▸ **Exercise task**: Write out exactly the lines below that run from the line containing "Show me stroma. Return masks as SVG." through the last line of the records.

--- Information shown ---

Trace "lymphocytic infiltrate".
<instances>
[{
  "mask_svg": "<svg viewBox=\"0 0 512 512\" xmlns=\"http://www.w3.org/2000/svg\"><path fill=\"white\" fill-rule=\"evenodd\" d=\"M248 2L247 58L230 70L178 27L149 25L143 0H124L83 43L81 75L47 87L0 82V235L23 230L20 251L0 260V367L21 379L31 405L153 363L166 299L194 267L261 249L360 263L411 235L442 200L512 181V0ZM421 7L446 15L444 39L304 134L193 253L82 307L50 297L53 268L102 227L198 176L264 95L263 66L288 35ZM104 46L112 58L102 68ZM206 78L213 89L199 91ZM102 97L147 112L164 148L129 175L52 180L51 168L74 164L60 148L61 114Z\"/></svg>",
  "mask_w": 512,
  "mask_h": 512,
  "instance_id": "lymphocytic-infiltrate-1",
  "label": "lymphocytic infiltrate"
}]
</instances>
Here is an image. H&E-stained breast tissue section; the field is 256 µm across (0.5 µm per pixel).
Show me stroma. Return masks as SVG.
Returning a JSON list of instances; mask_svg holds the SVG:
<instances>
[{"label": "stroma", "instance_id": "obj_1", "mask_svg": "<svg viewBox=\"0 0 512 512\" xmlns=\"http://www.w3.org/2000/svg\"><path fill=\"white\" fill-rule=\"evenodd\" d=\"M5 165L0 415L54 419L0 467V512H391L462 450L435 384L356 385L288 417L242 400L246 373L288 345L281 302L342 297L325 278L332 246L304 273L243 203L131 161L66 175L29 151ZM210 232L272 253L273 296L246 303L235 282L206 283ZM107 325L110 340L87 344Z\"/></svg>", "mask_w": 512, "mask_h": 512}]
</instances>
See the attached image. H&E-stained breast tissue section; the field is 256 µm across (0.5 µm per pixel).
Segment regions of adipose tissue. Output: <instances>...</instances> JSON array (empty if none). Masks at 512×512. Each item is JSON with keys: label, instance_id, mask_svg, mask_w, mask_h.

---

▸ **Reply**:
Show me stroma. Return masks as SVG.
Returning a JSON list of instances; mask_svg holds the SVG:
<instances>
[{"label": "stroma", "instance_id": "obj_1", "mask_svg": "<svg viewBox=\"0 0 512 512\" xmlns=\"http://www.w3.org/2000/svg\"><path fill=\"white\" fill-rule=\"evenodd\" d=\"M5 165L0 415L54 419L0 467V512H391L462 450L435 384L356 385L288 417L242 400L246 373L288 345L281 302L342 297L325 278L332 246L304 273L243 203L131 161L66 175L29 151ZM210 232L272 253L273 296L246 303L235 282L206 283ZM107 325L110 340L87 344Z\"/></svg>", "mask_w": 512, "mask_h": 512}]
</instances>
See the attached image. H&E-stained breast tissue section; the field is 256 µm across (0.5 µm per pixel).
Segment regions of adipose tissue. Output: <instances>...</instances> JSON array (empty if none). Masks at 512×512. Each item is JSON with keys: label, instance_id, mask_svg, mask_w, mask_h.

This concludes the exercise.